*Problem description*
Collect each line below that contains the string "time", treating uppercase and lowercase letters as distinct.

*Collection entries*
** start **

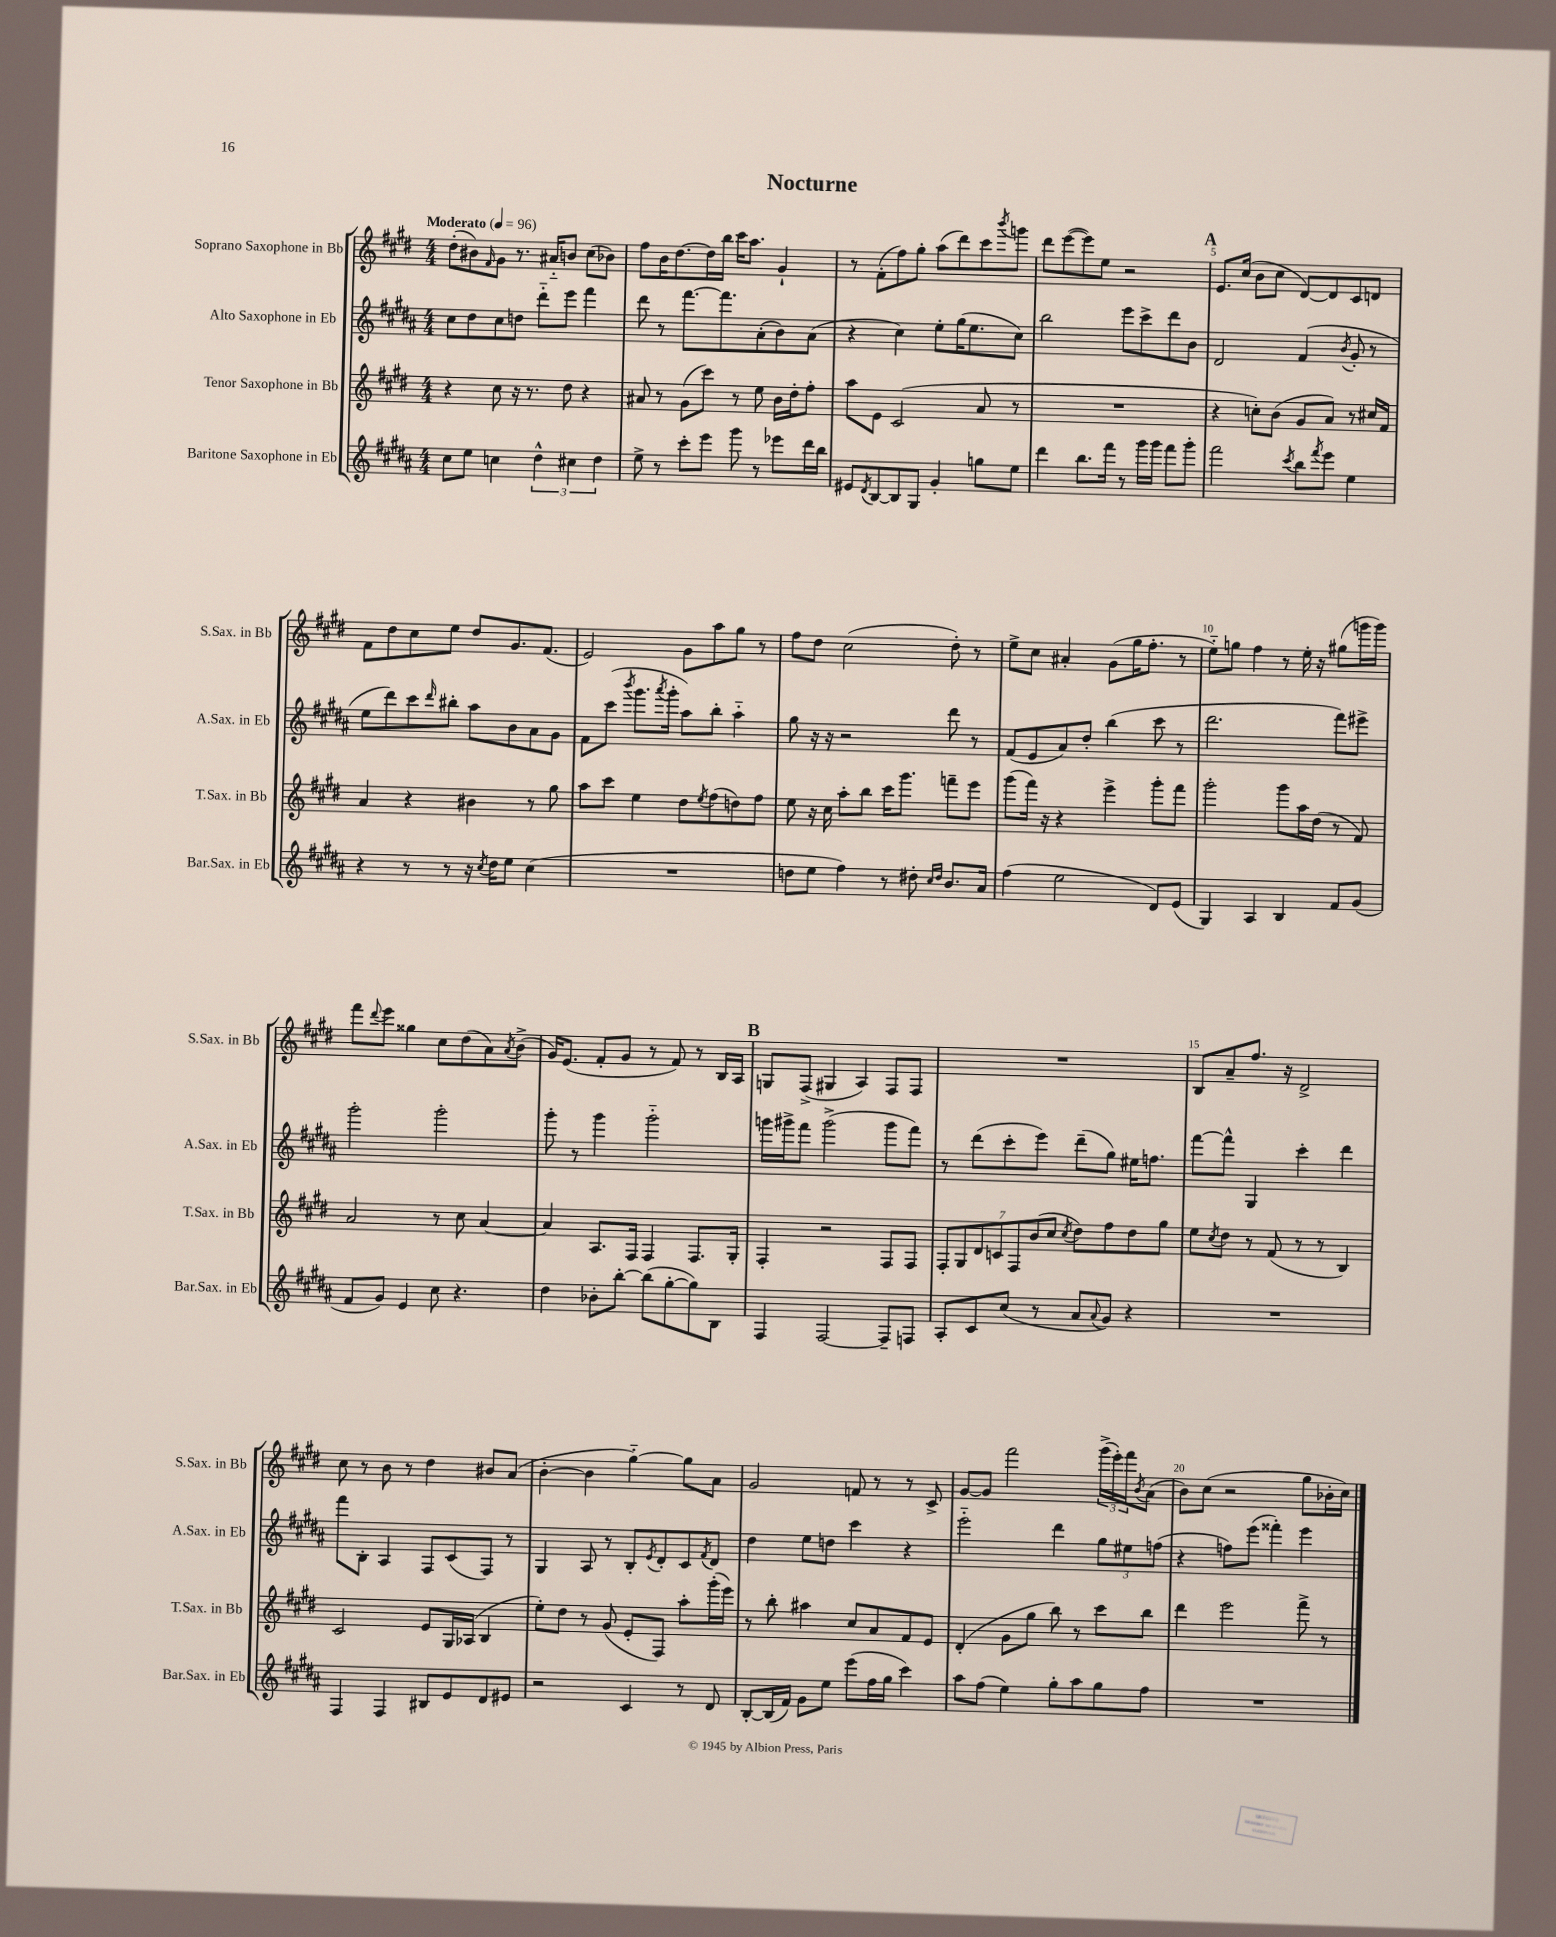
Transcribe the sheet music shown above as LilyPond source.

\header { title = "Nocturne" }
<<
\new StaffGroup <<
\new Staff = "s0" \with { instrumentName = "Soprano Saxophone in Bb" shortInstrumentName = "S.Sax. in Bb" } {
    \clef treble \key e \major \numericTimeSignature \time 4/4 \tempo "Moderato" 4 = 96
    dis''8-.( bis'8) \grace { fis'16 } gis'8 r8. ais'16-_ b'8 cis''8( bes'8) |
    fis''8 b'16 dis''8.~ dis''16 b''16 cis'''16 a''8. gis'4-! |
    r8 fis'8-.( fis''8) gis''8-. a''8( dis'''8) cis'''8 \acciaccatura { b'''8 } g'''8 |
    dis'''8 e'''8~( e'''8) e''8 r2 |
    \mark \markup { \bold "A" } e'8. cis''16( b'8 cis''8 dis'8~) dis'8 cis'8 d'8 |
    fis'8 dis''8 cis''8 e''8 dis''8 gis'8. fis'8.( |
    e'2) gis'8 a''8 gis''8 r8 |
    fis''8 dis''8 cis''2( dis''8-.) r8 |
    e''8-> cis''8 ais'4-. gis'8( gis''16 fis''8.-. r8 |
    e''8-_) g''8 fis''4 r8 e''16-. r16 gis''8( g'''16 g'''16) |
    fis'''8 \appoggiatura { dis'''8 } e'''8 gisis''4 cis''8 dis''8( a'8) \acciaccatura { a'8 } b'8->( |
    gis'16) e'8.( fis'8-. gis'8 r8 fis'8) r8 b16 a16 |
    \mark \markup { \bold "B" } g8 fis8->( gis4 a4) fis8 fis8 |
    R1 |
    b8 a'8-- fis''8. r16 dis'2-> |
    cis''8 r8 b'8 r8 dis''4 bis'8 a'8( |
    b'4~-. b'4 gis''4~-_) gis''8 a'8 |
    gis'2 f'8 r8 r8 cis'8-> |
    gis'8~ gis'8 fis'''2 \tuplet 3/2 { gis'''16->( e'''16-.) fis'''16 } \acciaccatura { b'8 } a'8( |
    b'8) cis''8( r2 gis''8 bes'16-. cis''16) \bar "|." |
}
\new Staff = "s1" \with { instrumentName = "Alto Saxophone in Eb" shortInstrumentName = "A.Sax. in Eb" } {
    \clef treble \key b \major \numericTimeSignature \time 4/4
    cis''8 dis''8 cis''8 d''8 dis'''8-_ e'''8 fis'''4 |
    dis'''8 r8 fis'''8.~ fis'''8. ais'8-.( b'8) ais'8( |
    r4 cis''4) e''8-. gis''16( e''8. cis''8) |
    b''2 e'''8 cis'''8-> dis'''8 b'8 |
    \mark \markup { \bold "A" } dis'2 fis'4( \acciaccatura { b'8 } gis'8-. r8 |
    e''8 dis'''8) cis'''8 \grace { dis'''16 } bis''8-. ais''8 b'8 ais'8 gis'8 |
    fis'8 cis'''8( \acciaccatura { b'''8 } gis'''8. \acciaccatura { ais'''8 } gis'''16-. ais''8) b''8-. ais''4-_ |
    gis''8 r16 r16 r2 dis'''8 r8 |
    fis'8( e'8 ais'8) dis''8-. b''4( cis'''8 r8 |
    dis'''2. fis'''8) eis'''8-> |
    gis'''2-. gis'''2-. |
    gis'''8-. r8 gis'''4 gis'''2-_ |
    \mark \markup { \bold "B" } g'''16 gis'''16-> fis'''8 gis'''2->( gis'''8 fis'''8) |
    r8 dis'''8( cis'''8-. e'''8) dis'''8--( gis''8) eis''16 f''8. |
    fis'''8~ fis'''8-^ gis4 cis'''4-. dis'''4 |
    fis'''8 b8-. ais4 fis8 cis'8( fis8) r8 |
    gis4 ais8 r8 b8-. \acciaccatura { e'8 } dis'8-. cis'8 \acciaccatura { fis'8 } dis'8 |
    dis''4 e''8 d''8 cis'''4 r4 |
    e'''2-_ dis'''4 \tuplet 3/2 { gis''8 eis''8 f''8( } |
    r4 f''8) e'''8( fisis'''4-.) e'''4 \bar "|." |
}
\new Staff = "s2" \with { instrumentName = "Tenor Saxophone in Bb" shortInstrumentName = "T.Sax. in Bb" } {
    \clef treble \key e \major \numericTimeSignature \time 4/4
    r4 cis''8 r16 r8. dis''8 r4 |
    ais'8 r8 gis'8( cis'''8) r8 e''8 b'16 dis''16-. fis''8-. |
    a''8 e'8 cis'2( a'8 r8 |
    R1 |
    \mark \markup { \bold "A" } r4 c''8-.) b'8( gis'8 a'8) r8 cis''16 fis'16 |
    a'4 r4 bis'4 r8 gis''8 |
    a''8 cis'''8 e''4 dis''8 \acciaccatura { e''8 } fis''8( d''8) fis''8 |
    e''8 r16 cis''16 a''8-. b''8 cis'''16 gis'''8. f'''8-- e'''8 |
    gis'''8( fis'''16) r16 r4 e'''4-> gis'''8-. fis'''8 |
    gis'''2-. gis'''8 a''16 dis''16( r8 fis'8) |
    a'2 r8 cis''8 a'4~ |
    a'4 a8. fis16 fis4 fis8. gis16-. |
    \mark \markup { \bold "B" } fis4-. r2 fis8 fis8 |
    \tuplet 7/4 { fis8-. gis8 dis'8 c'8 fis8 b'8( cis''8 } \acciaccatura { cis''8 } dis''8) fis''8 dis''8 gis''8 |
    e''8 \acciaccatura { cis''8 } dis''8 r8 fis'8( r8 r8 b4) |
    cis'2 e'8 gis16 aes16( b4 |
    e''8-.) dis''8 r8 gis'8( e'8-. fis8) a''8-. gis'''16-.( e'''16) |
    r8 b''8-. ais''4 cis''8 a'8 fis'8 e'8 |
    dis'4-.( gis'8 gis''8 b''8) r8 cis'''8 b''8 |
    dis'''4 e'''2 fis'''8-> r8 \bar "|." |
}
\new Staff = "s3" \with { instrumentName = "Baritone Saxophone in Eb" shortInstrumentName = "Bar.Sax. in Eb" } {
    \clef treble \key b \major \numericTimeSignature \time 4/4
    cis''8 e''8 c''4 \tuplet 3/2 { dis''4-^ cis''4 dis''4 } |
    e''8-> r8 cis'''8-. e'''8 gis'''8 r8 ees'''8 dis'''16 b''16 |
    eis'8 \acciaccatura { dis'8 } b8~ b8 gis8 gis'4-. g''8 e''8 |
    dis'''4 b''8. fis'''16 r8 gis'''16 gis'''16 fis'''8 gis'''8-. |
    \mark \markup { \bold "A" } fis'''2 \acciaccatura { cis'''8 } b''8 \acciaccatura { fis'''8 } e'''8 e''4 |
    r4 r8 r8 r16 \acciaccatura { cis''8 } dis''16 e''8 cis''4( |
    R1 |
    d''8 e''8 fis''4) r8 dis''8-. \grace { cis''16 dis''16 } b'8. ais'16 |
    fis''4( e''2 dis'8) e'8( |
    gis4) ais4 b4 fis'8 gis'8( |
    fis'8 gis'8) e'4 cis''8 r4. |
    dis''4 bes'8-. b''8~-. b''8( gis''8~-. gis''8) b8 |
    \mark \markup { \bold "B" } fis4 fis2~ fis8-- f8 |
    ais8-. cis'8 cis''8( r8 ais'8 \appoggiatura { ais'8 } gis'8) r4 |
    R1 |
    fis4 fis4 bis8 e'8 dis'8 eis'8 |
    r2 cis'4 r8 dis'8 |
    b8~-. b16( fis'16) gis'8 e''8 e'''8( fis''16 gis''16 cis'''4) |
    ais''8 fis''8( e''4) gis''8-. ais''8 gis''8 fis''8 |
    R1 \bar "|." |
}
>>
>>
\layout { \context { \Score \override BarNumber.break-visibility = ##(#f #t #t) barNumberVisibility = #(every-nth-bar-number-visible 5) } }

** end **

*Task answer*
    \clef treble \key e \major \numericTimeSignature \time 4/4 \tempo "Moderato" 4 = 96
    \clef treble \key b \major \numericTimeSignature \time 4/4
    \clef treble \key e \major \numericTimeSignature \time 4/4
    \clef treble \key b \major \numericTimeSignature \time 4/4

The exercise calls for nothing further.